# The request:
Rewrite everything from the start of the records down to the line containing "red hexagon: rotated 15 degrees clockwise", putting "teal semicircle" in place of "green semicircle" and leaving everything else unchanged.

Start Information provided

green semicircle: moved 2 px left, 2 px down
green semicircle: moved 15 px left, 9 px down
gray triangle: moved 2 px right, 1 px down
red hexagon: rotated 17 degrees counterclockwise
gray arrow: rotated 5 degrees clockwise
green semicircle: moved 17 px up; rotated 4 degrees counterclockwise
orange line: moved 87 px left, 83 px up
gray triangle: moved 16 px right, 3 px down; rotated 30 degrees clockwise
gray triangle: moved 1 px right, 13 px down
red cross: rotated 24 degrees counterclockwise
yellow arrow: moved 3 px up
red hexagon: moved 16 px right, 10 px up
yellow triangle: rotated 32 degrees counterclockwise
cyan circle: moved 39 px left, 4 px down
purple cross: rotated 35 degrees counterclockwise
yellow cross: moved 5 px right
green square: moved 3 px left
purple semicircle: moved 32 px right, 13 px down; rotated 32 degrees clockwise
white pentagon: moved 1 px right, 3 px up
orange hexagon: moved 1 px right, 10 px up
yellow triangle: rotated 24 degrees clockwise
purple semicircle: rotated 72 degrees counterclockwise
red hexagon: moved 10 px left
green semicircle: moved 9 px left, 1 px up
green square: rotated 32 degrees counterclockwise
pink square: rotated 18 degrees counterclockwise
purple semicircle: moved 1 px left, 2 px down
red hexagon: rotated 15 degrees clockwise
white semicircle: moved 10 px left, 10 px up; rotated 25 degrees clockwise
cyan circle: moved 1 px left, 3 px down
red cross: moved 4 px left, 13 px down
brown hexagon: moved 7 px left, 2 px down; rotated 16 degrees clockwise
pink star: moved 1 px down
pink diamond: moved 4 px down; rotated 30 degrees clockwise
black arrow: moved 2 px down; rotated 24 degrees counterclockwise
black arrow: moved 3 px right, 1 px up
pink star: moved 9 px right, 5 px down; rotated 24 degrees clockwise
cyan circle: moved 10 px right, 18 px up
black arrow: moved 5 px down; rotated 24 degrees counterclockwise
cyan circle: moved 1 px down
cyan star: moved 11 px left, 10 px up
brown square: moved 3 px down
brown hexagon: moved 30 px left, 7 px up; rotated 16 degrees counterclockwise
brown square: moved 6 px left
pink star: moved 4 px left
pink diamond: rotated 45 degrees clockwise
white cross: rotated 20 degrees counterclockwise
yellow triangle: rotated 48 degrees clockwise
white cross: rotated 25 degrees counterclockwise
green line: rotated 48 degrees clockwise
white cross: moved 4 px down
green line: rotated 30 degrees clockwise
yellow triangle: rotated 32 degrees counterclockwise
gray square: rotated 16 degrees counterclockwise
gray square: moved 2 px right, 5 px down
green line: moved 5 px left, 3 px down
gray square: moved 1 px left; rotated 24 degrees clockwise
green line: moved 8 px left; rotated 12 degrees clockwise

End Information provided

# Final result:
teal semicircle: moved 2 px left, 2 px down
teal semicircle: moved 15 px left, 9 px down
gray triangle: moved 2 px right, 1 px down
red hexagon: rotated 17 degrees counterclockwise
gray arrow: rotated 5 degrees clockwise
teal semicircle: moved 17 px up; rotated 4 degrees counterclockwise
orange line: moved 87 px left, 83 px up
gray triangle: moved 16 px right, 3 px down; rotated 30 degrees clockwise
gray triangle: moved 1 px right, 13 px down
red cross: rotated 24 degrees counterclockwise
yellow arrow: moved 3 px up
red hexagon: moved 16 px right, 10 px up
yellow triangle: rotated 32 degrees counterclockwise
cyan circle: moved 39 px left, 4 px down
purple cross: rotated 35 degrees counterclockwise
yellow cross: moved 5 px right
green square: moved 3 px left
purple semicircle: moved 32 px right, 13 px down; rotated 32 degrees clockwise
white pentagon: moved 1 px right, 3 px up
orange hexagon: moved 1 px right, 10 px up
yellow triangle: rotated 24 degrees clockwise
purple semicircle: rotated 72 degrees counterclockwise
red hexagon: moved 10 px left
teal semicircle: moved 9 px left, 1 px up
green square: rotated 32 degrees counterclockwise
pink square: rotated 18 degrees counterclockwise
purple semicircle: moved 1 px left, 2 px down
red hexagon: rotated 15 degrees clockwise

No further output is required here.